Transcribe each record precisely; images stay out.

[Before-and-after object listings]
== Segment start ==

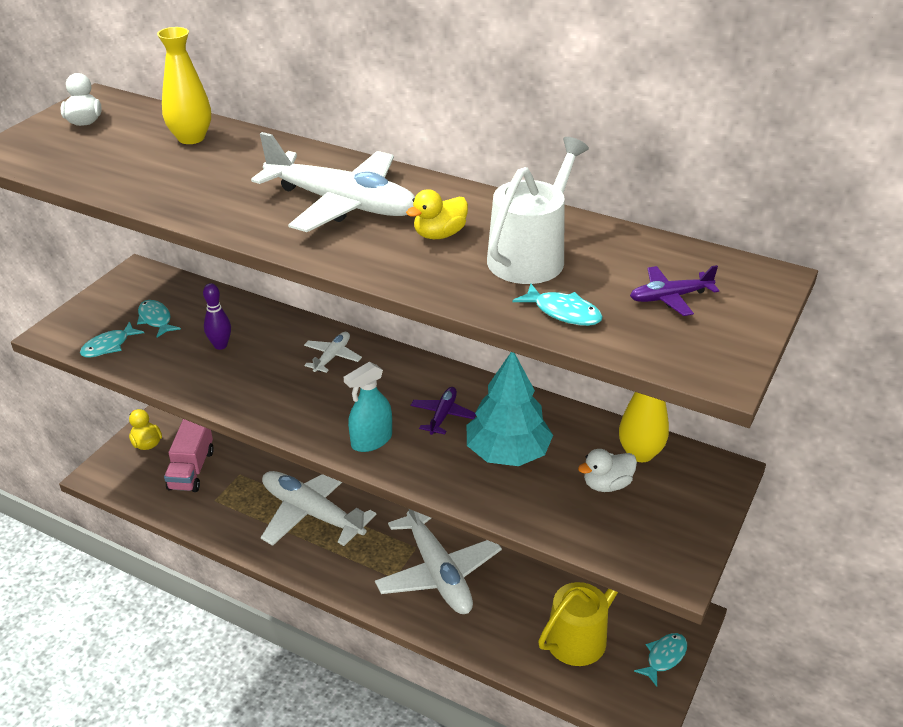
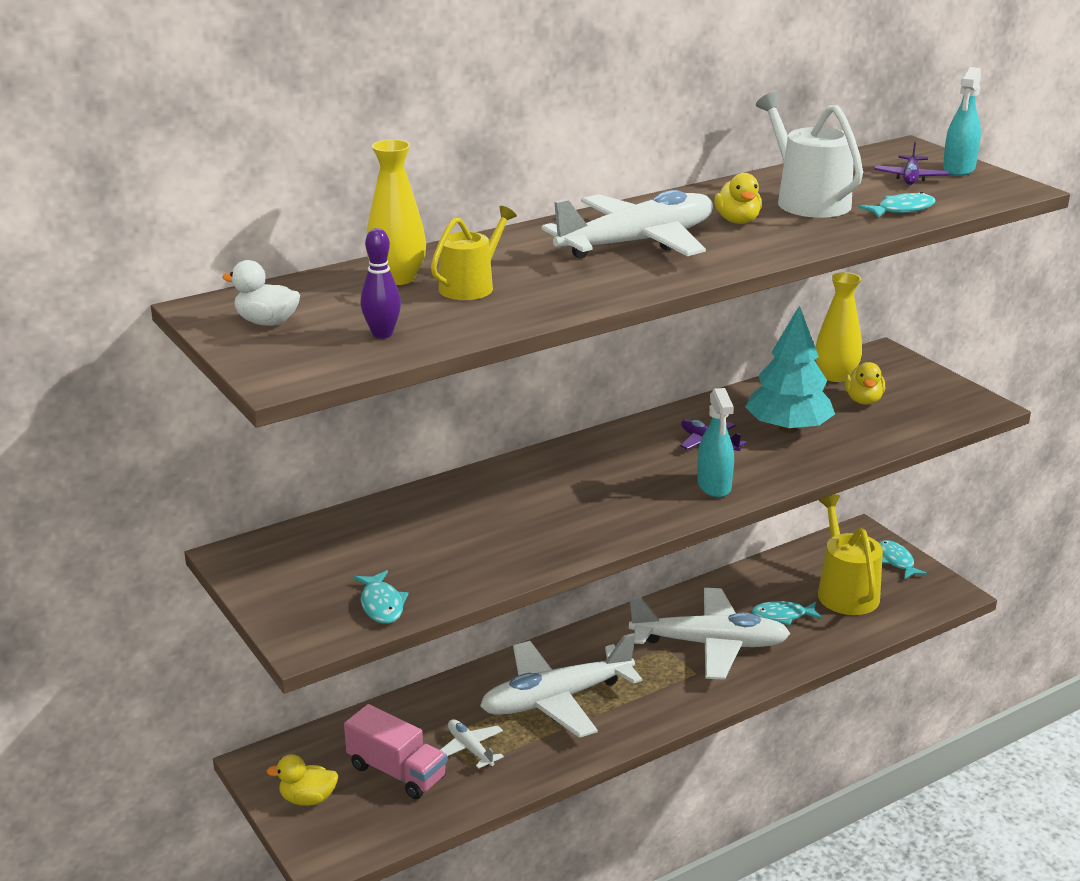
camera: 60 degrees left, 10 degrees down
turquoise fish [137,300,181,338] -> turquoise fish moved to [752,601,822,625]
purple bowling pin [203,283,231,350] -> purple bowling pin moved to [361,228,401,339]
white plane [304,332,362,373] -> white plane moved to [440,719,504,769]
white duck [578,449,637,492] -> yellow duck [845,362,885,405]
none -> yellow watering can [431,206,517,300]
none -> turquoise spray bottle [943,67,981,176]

== Segment end ==

**Result of the task**
camera: 60 degrees left, 10 degrees down
turquoise fish [137,300,181,338] -> turquoise fish moved to [752,601,822,625]
purple bowling pin [203,283,231,350] -> purple bowling pin moved to [361,228,401,339]
white plane [304,332,362,373] -> white plane moved to [440,719,504,769]
white duck [578,449,637,492] -> yellow duck [845,362,885,405]
none -> yellow watering can [431,206,517,300]
none -> turquoise spray bottle [943,67,981,176]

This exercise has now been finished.